■ Work instructions
When the string "plus" is part of a line below, that line should be copied.

----- Excerpted records

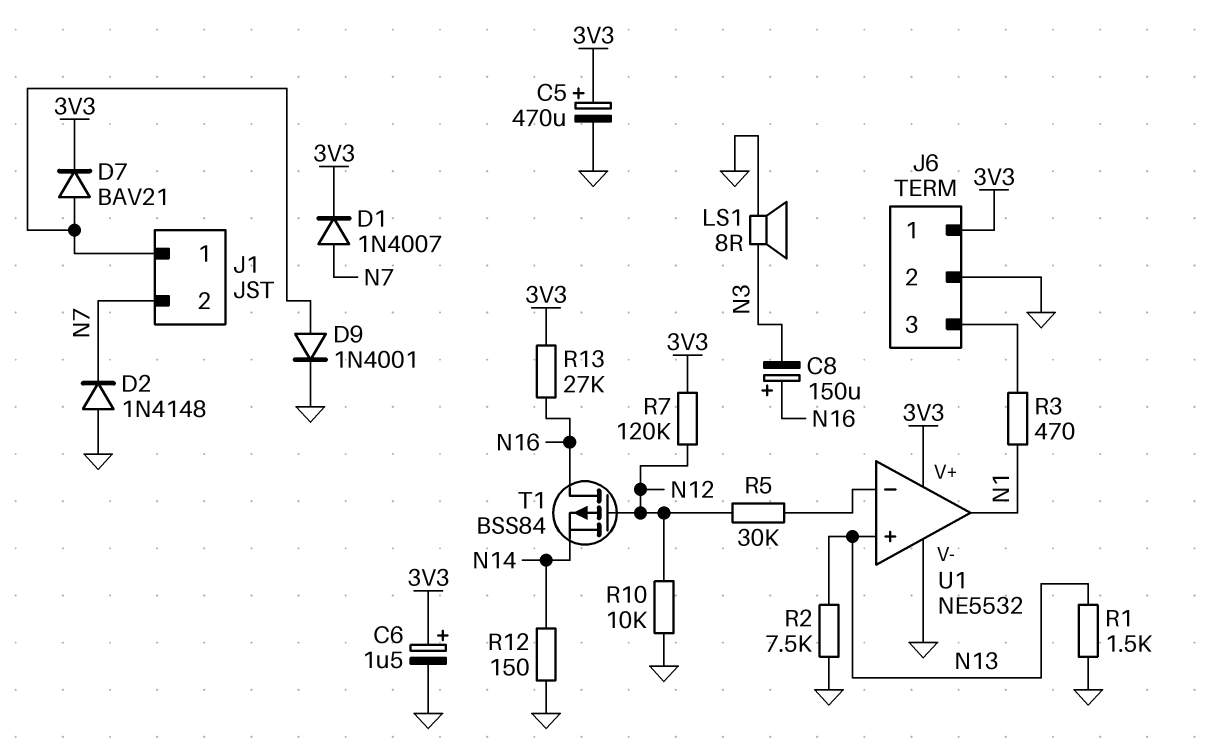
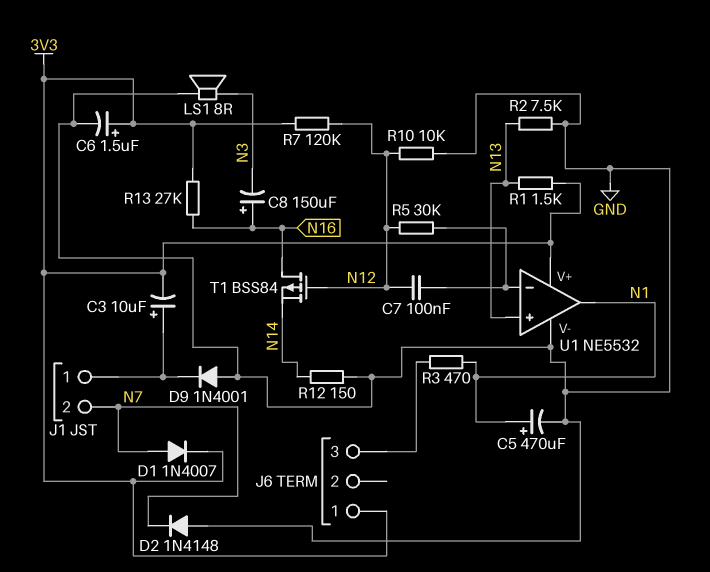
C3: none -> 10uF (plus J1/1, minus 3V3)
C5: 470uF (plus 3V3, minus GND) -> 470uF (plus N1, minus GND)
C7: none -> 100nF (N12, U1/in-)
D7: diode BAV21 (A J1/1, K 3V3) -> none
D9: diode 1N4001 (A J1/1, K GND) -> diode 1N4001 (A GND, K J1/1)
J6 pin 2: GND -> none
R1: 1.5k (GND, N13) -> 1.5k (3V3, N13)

----------

■ Completed exercise
C3: none -> 10uF (plus J1/1, minus 3V3)
C5: 470uF (plus 3V3, minus GND) -> 470uF (plus N1, minus GND)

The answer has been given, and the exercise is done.